═══ Material provided

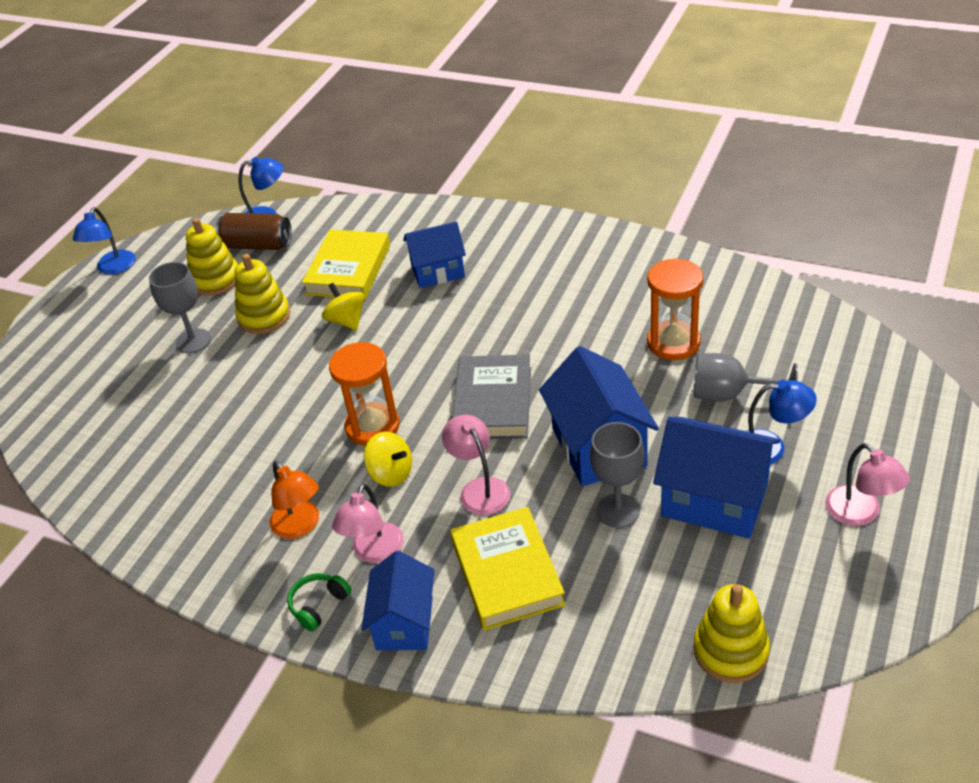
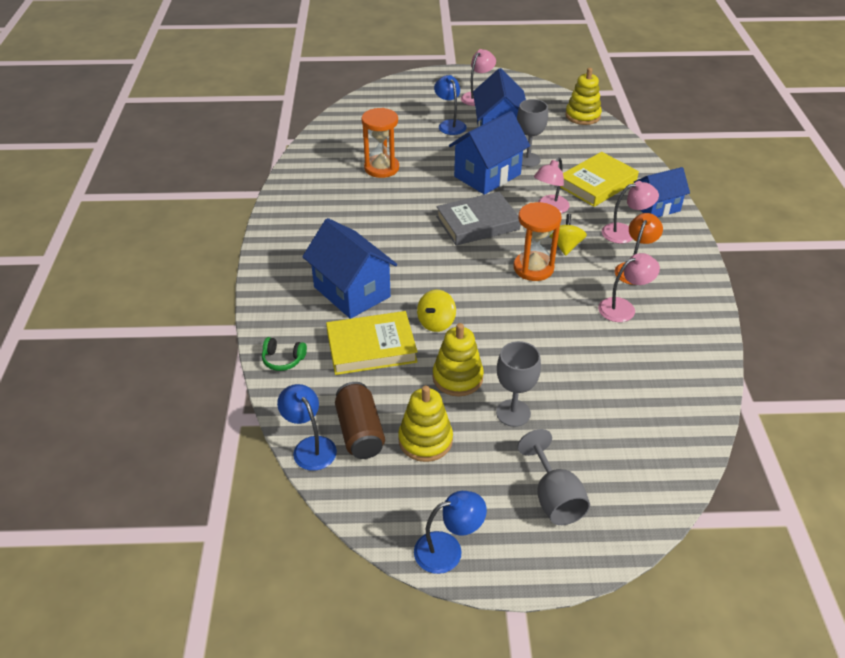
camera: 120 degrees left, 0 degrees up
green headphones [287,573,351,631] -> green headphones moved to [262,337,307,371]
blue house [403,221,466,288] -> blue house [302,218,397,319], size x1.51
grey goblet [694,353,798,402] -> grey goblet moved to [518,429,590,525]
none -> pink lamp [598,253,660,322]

══════
═══ Material provided

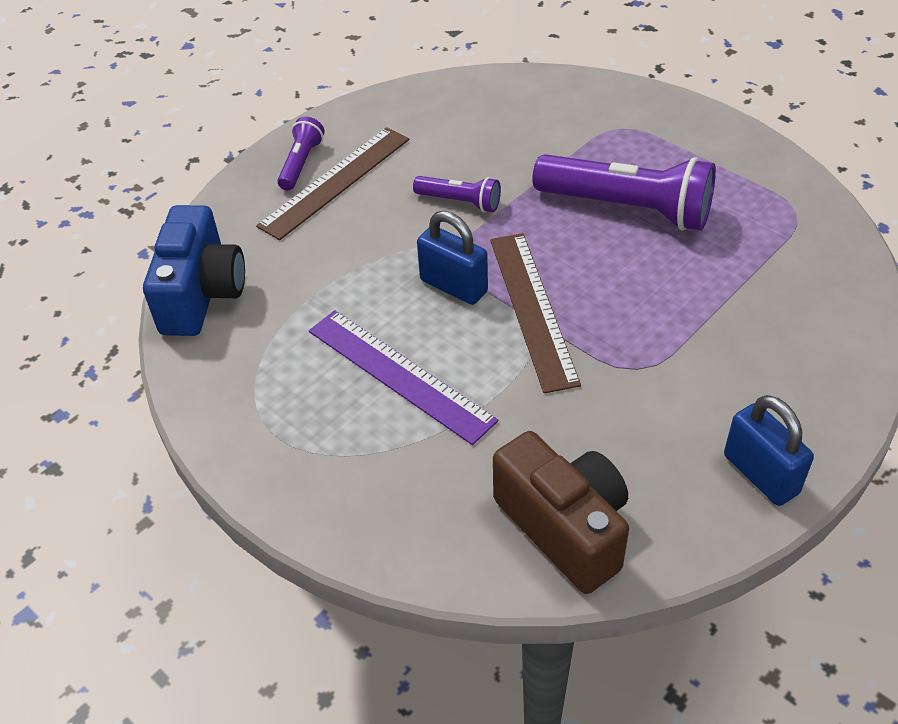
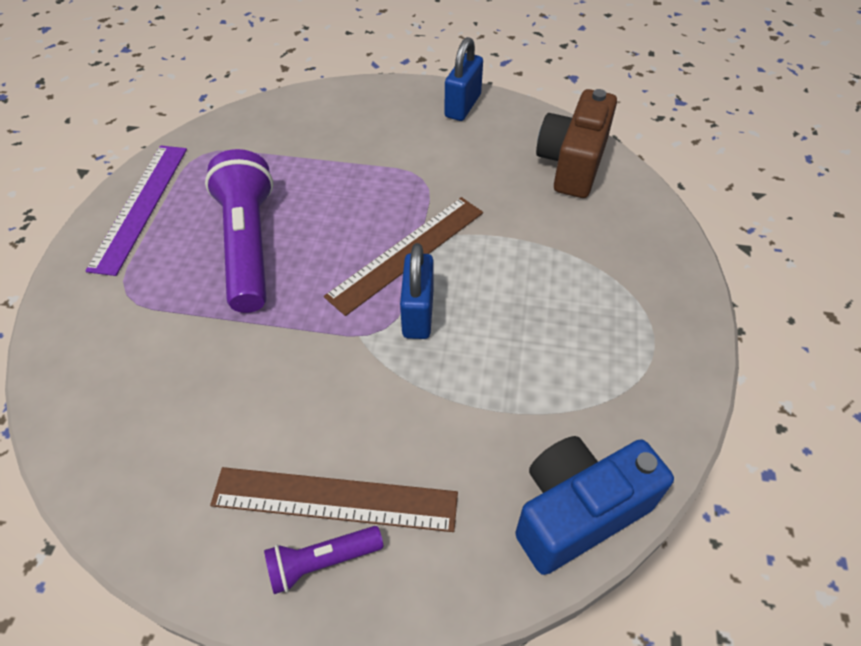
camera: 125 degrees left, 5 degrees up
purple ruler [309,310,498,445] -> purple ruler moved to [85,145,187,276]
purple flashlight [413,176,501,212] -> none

══════

● **About this exercise**: Find the line with "camera: 120 degrees left, 0 degrees up" in the entries above. Retype it and each line after it, exactly, through the line with "none -> pink lamp [598,253,660,322]", and stop there.

● **Exercise solution**:
camera: 120 degrees left, 0 degrees up
green headphones [287,573,351,631] -> green headphones moved to [262,337,307,371]
blue house [403,221,466,288] -> blue house [302,218,397,319], size x1.51
grey goblet [694,353,798,402] -> grey goblet moved to [518,429,590,525]
none -> pink lamp [598,253,660,322]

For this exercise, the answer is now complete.